[Collected data]
Start of Block

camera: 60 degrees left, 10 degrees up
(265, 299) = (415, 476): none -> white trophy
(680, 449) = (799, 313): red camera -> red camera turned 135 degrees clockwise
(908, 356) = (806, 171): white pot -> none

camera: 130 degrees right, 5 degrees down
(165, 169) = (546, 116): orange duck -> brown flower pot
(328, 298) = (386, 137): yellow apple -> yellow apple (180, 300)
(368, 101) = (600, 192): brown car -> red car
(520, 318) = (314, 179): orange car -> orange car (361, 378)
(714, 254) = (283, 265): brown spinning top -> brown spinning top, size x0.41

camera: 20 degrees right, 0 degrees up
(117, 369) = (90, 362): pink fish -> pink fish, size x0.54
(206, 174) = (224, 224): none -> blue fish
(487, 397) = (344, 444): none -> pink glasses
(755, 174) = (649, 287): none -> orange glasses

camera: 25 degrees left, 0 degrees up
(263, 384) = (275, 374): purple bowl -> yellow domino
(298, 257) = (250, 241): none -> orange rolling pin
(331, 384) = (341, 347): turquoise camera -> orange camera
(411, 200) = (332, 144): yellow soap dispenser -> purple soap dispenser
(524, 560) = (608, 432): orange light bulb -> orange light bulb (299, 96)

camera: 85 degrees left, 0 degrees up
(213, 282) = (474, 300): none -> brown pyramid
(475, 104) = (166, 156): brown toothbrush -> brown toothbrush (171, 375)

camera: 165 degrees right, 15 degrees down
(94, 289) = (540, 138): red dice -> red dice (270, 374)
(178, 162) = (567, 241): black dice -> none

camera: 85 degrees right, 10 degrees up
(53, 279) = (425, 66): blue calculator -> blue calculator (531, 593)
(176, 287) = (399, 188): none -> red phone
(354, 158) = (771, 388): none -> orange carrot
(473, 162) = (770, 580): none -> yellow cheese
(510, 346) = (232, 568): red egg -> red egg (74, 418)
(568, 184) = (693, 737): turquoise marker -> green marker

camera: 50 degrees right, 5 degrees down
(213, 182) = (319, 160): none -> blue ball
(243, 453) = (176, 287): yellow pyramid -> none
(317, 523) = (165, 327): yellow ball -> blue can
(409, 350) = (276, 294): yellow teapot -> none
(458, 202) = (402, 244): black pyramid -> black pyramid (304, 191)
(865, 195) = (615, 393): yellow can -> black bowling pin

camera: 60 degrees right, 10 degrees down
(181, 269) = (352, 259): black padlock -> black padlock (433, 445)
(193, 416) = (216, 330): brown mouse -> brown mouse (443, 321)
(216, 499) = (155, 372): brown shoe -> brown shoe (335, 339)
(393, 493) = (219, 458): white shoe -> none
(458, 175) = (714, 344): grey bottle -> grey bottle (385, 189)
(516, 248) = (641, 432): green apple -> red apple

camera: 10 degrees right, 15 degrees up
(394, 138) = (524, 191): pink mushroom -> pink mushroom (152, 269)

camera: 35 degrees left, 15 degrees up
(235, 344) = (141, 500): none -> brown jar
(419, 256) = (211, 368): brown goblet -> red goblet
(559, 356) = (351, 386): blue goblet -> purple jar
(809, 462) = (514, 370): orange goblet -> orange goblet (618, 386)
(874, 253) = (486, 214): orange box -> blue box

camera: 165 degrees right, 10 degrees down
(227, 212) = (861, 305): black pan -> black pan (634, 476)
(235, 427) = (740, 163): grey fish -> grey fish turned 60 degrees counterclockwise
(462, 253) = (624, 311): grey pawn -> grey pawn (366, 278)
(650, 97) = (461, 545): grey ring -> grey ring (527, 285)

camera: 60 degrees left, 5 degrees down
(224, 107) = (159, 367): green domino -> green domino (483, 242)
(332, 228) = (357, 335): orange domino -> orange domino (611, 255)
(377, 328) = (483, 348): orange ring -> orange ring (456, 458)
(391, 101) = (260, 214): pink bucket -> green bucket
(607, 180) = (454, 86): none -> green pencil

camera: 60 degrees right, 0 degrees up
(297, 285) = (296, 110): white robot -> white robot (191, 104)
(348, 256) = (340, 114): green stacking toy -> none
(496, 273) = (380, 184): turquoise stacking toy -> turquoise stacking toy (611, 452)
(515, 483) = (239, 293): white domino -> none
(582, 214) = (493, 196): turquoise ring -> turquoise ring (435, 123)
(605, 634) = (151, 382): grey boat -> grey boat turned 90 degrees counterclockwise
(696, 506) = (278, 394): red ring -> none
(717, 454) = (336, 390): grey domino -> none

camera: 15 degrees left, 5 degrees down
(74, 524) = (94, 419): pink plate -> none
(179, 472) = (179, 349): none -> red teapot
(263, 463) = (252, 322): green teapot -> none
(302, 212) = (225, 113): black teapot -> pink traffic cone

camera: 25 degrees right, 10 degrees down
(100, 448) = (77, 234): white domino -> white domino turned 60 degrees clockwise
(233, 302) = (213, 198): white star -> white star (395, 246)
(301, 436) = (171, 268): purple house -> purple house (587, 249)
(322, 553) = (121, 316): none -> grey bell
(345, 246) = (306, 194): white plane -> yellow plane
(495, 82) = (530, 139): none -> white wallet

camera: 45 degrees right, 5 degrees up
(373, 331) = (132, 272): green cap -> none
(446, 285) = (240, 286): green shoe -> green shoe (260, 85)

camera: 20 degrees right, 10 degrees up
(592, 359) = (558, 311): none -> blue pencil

End of Block

**BRIEF**
Find out how many lines in the entries above hold "dice", then reply with that figure and nothing else.

**FINISHED EXERCISE**
2